The answer must consist solely of the lines from the line with "yellow cross: (66, 289)" to the final line of the data below, reproduced exactly, pictures omitted.

Provided records:
☆ ☆ ☆ ☆
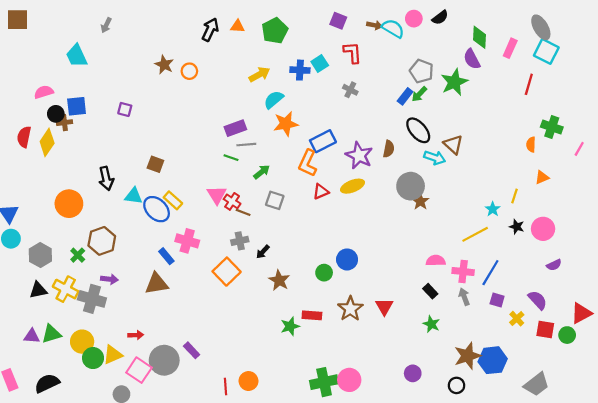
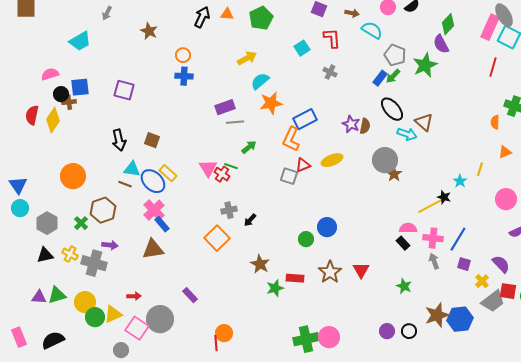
cyan semicircle: (393, 28) -> (372, 30), moved
green diamond: (480, 37) -> (448, 24), turned 40
pink rectangle: (510, 48) -> (490, 27), moved, size x1.4
cyan trapezoid: (77, 56) -> (80, 41), turned -95
brown star: (164, 65) -> (149, 31), moved
blue cross: (300, 70) -> (184, 76), moved
purple square: (125, 109) -> (124, 90), size x1.5
purple star: (359, 155) -> (351, 124), moved, size x0.7
green line: (231, 158) -> (231, 166), moved
black arrow: (106, 178) -> (119, 140), moved
gray square: (275, 200) -> (289, 176), moved
brown line: (243, 212) -> (125, 184), moved
black star: (517, 227) -> (444, 197), moved
yellow line: (475, 234) -> (430, 206), moved
pink cross: (187, 241) -> (154, 210), moved, turned 30
brown star: (279, 280) -> (260, 264), moved
yellow cross: (66, 289) -> (70, 254), size x0.7
black rectangle: (430, 291) -> (403, 243), moved
purple rectangle: (192, 350) -> (190, 295), moved
orange circle: (248, 381) -> (224, 333), moved
gray trapezoid: (536, 384) -> (493, 301), moved
black circle: (457, 385) -> (409, 331), moved

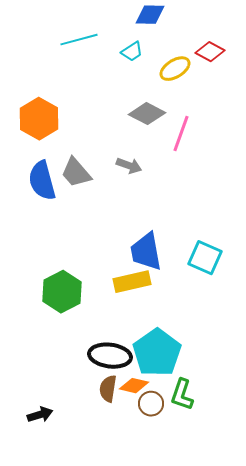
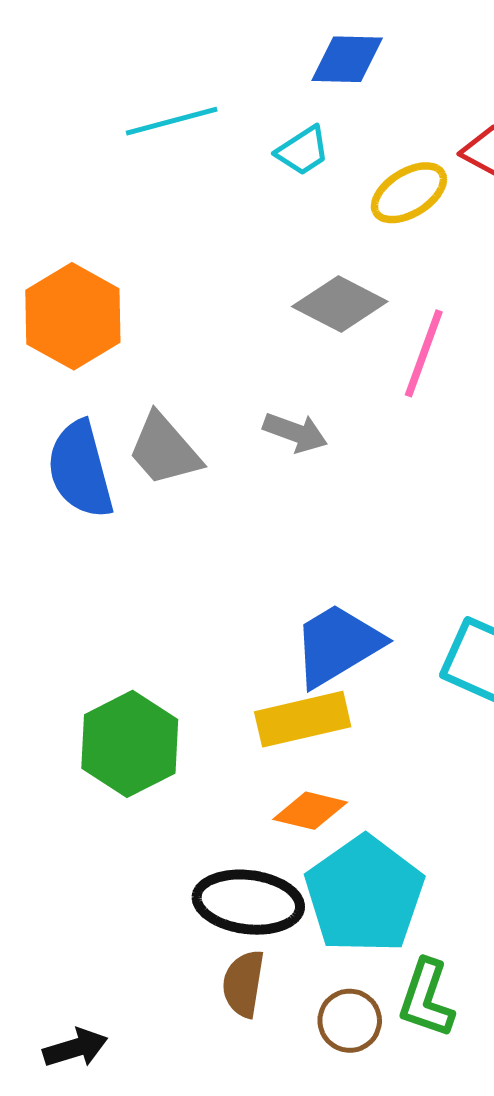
blue trapezoid: (146, 252) -> (337, 645), turned 69
orange diamond: (134, 386) -> (310, 811), moved

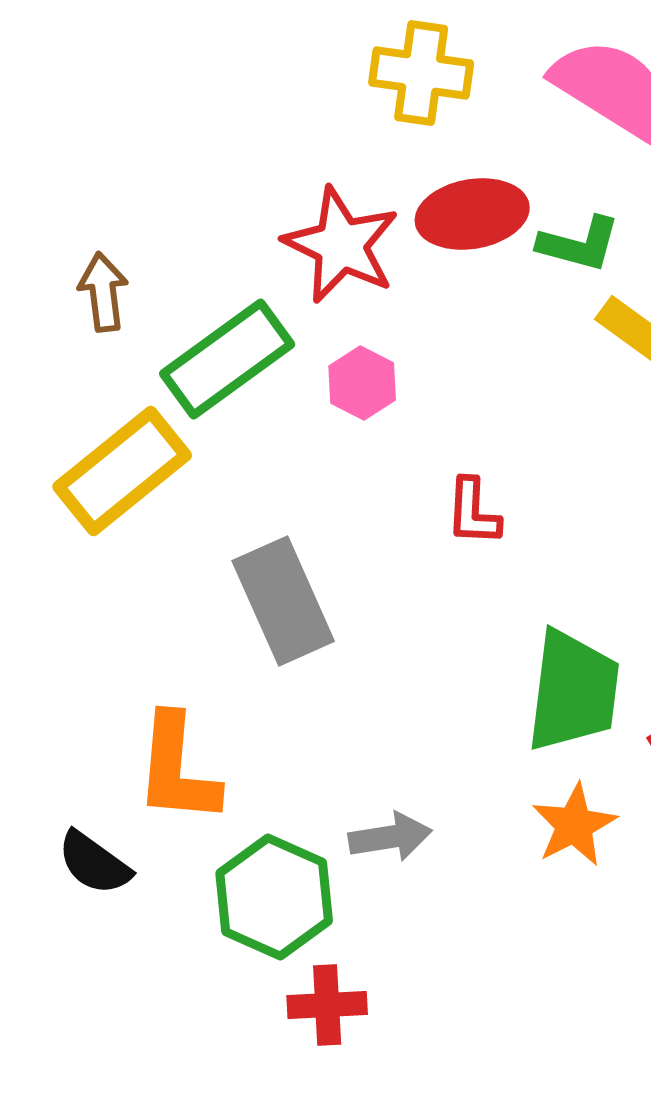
☆ ☆ ☆ ☆
Solved problem:
yellow cross: (66, 289) -> (70, 254), size x0.7
black rectangle: (430, 291) -> (403, 243), moved
purple rectangle: (192, 350) -> (190, 295), moved
orange circle: (248, 381) -> (224, 333), moved
gray trapezoid: (536, 384) -> (493, 301), moved
black circle: (457, 385) -> (409, 331), moved

blue trapezoid: (146, 252) -> (337, 645), turned 69
orange diamond: (134, 386) -> (310, 811), moved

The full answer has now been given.